EXERCISE DESCRIPTION =
When you transcribe the entries below, begin at their first line and stop after the line containing "PINK CLAW HAMMER"; pictures stay out.

++++

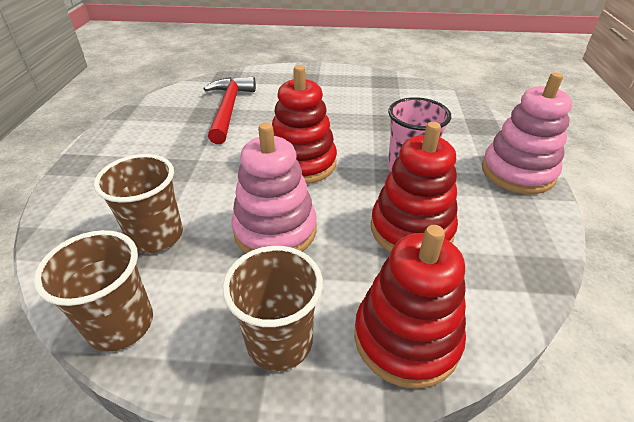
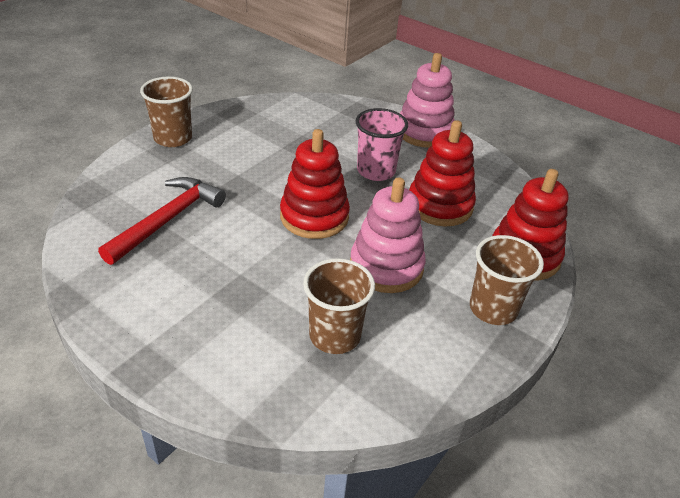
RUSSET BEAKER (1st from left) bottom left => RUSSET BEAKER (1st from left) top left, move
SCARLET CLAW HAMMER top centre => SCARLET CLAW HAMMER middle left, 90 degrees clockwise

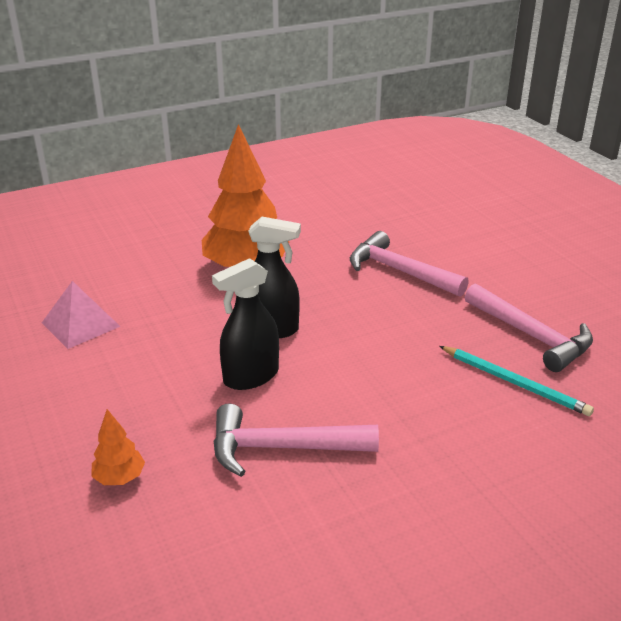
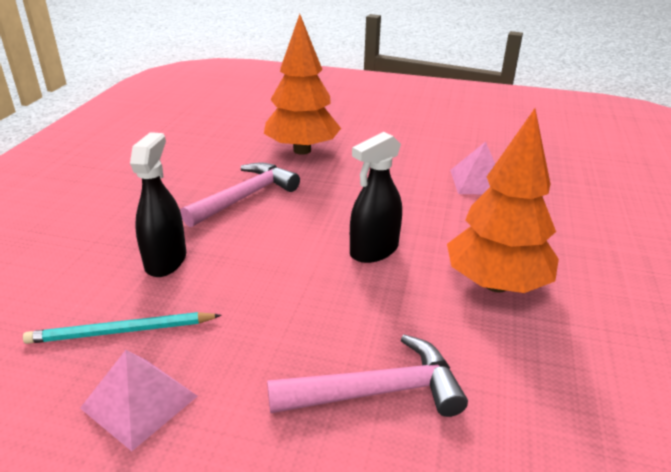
EBONY SPRAY CLEANER (1st from left) centre => EBONY SPRAY CLEANER (1st from left) middle left, move
PINK CLAW HAMMER (3rd from left) middle right => PINK SOLID PYRAMID (1st from left) bottom left
ORANGE FIR TREE (1st from left) bottom left => ORANGE FIR TREE (1st from left) top centre, x2.32

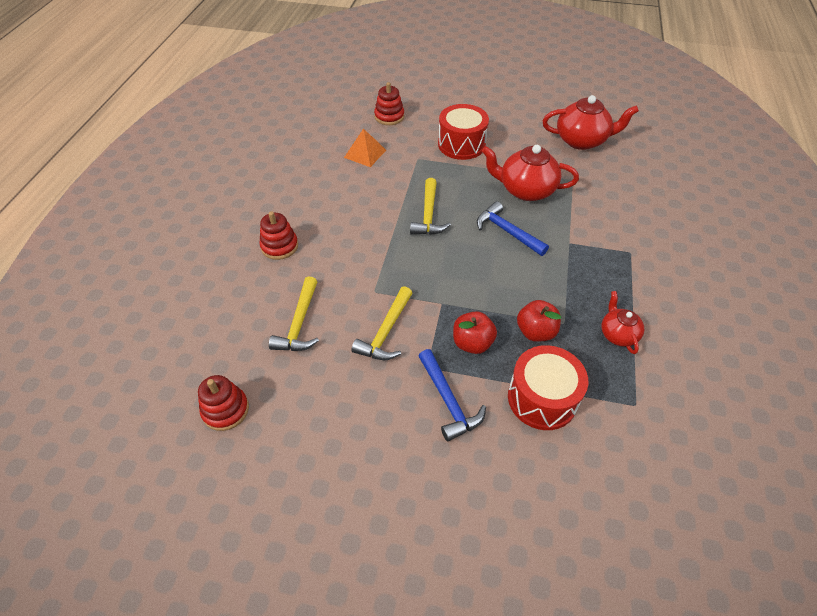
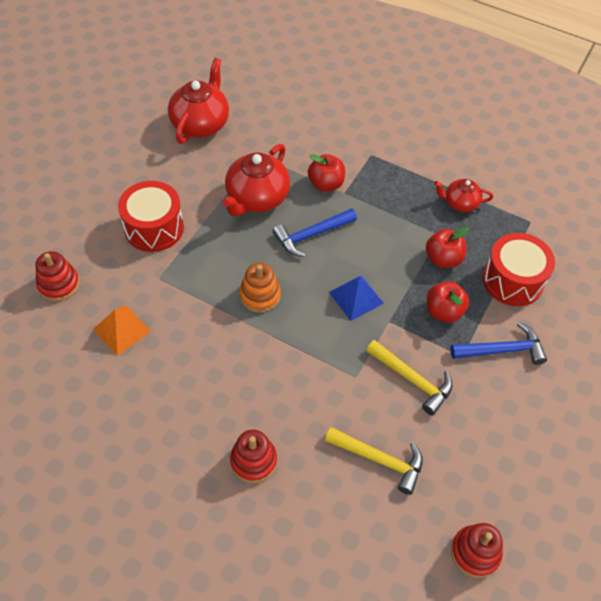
nothing => SCARLET APPLE FRUIT (1st from left) top centre
nothing => ROYAL BLUE SOLID PYRAMID centre
BRIGHT YELLOW CLAW HAMMER (3rd from left) centre => ORANGE STACKING TOY centre

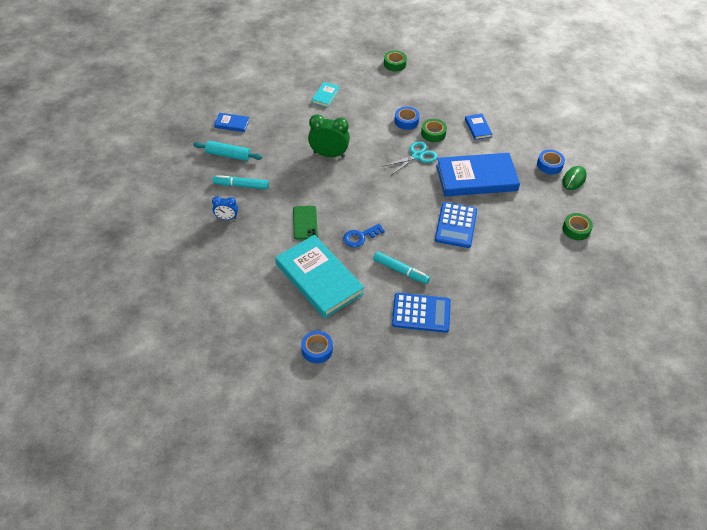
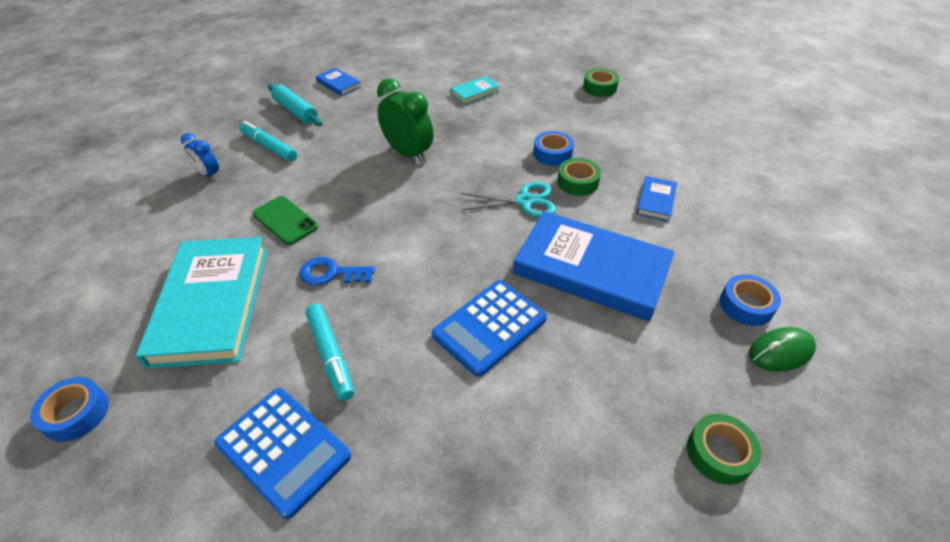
LEAF-GREEN MOBILE PHONE centre => LEAF-GREEN MOBILE PHONE middle left, 75 degrees counterclockwise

++++

RESULT OF THIS EXERCISE =
RUSSET BEAKER (1st from left) bottom left => RUSSET BEAKER (1st from left) top left, move
SCARLET CLAW HAMMER top centre => SCARLET CLAW HAMMER middle left, 90 degrees clockwise

EBONY SPRAY CLEANER (1st from left) centre => EBONY SPRAY CLEANER (1st from left) middle left, move
PINK CLAW HAMMER (3rd from left) middle right => PINK SOLID PYRAMID (1st from left) bottom left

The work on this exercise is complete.